Your task:
Your task is to transcribe all of the records exactly and leave out the pictures.

(Before-and-after object lists)
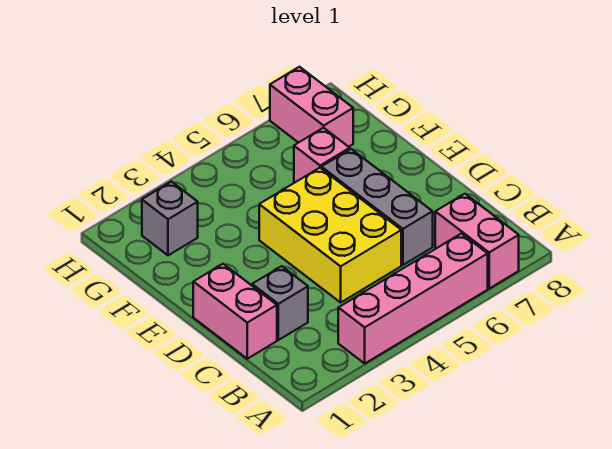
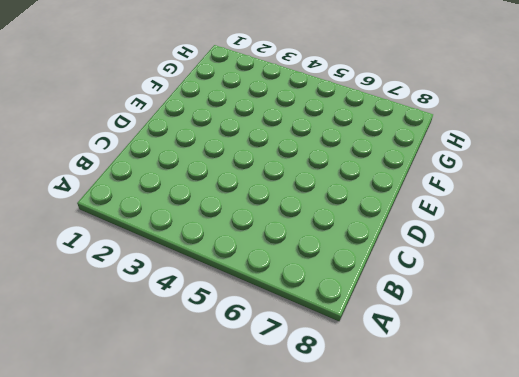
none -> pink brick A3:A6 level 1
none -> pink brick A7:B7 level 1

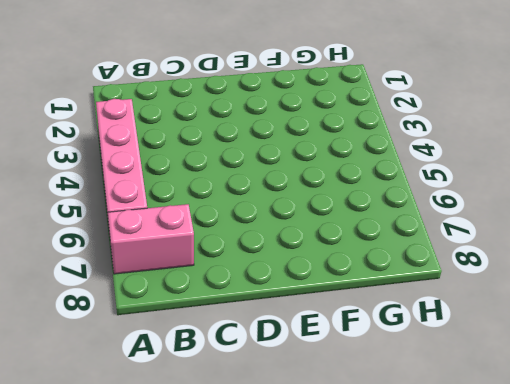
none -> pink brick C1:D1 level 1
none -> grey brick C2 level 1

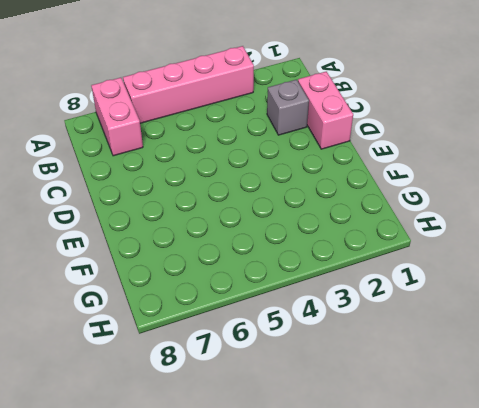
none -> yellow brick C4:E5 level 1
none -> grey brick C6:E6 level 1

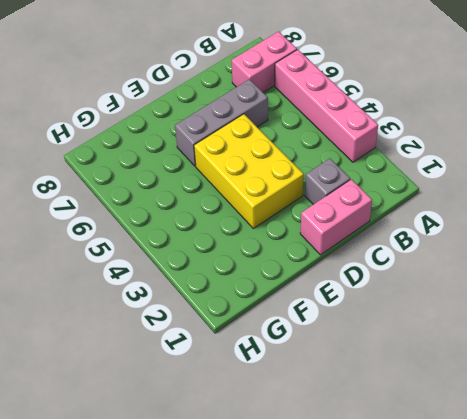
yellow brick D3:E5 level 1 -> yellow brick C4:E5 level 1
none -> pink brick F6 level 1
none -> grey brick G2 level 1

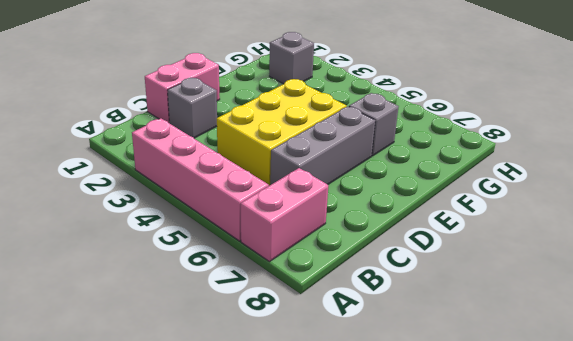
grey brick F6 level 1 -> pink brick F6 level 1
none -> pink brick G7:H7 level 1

Exercise output:
none -> pink brick A3:A6 level 1
none -> pink brick A7:B7 level 1

none -> pink brick C1:D1 level 1
none -> grey brick C2 level 1

none -> yellow brick C4:E5 level 1
none -> grey brick C6:E6 level 1

yellow brick D3:E5 level 1 -> yellow brick C4:E5 level 1
none -> pink brick F6 level 1
none -> grey brick G2 level 1

grey brick F6 level 1 -> pink brick F6 level 1
none -> pink brick G7:H7 level 1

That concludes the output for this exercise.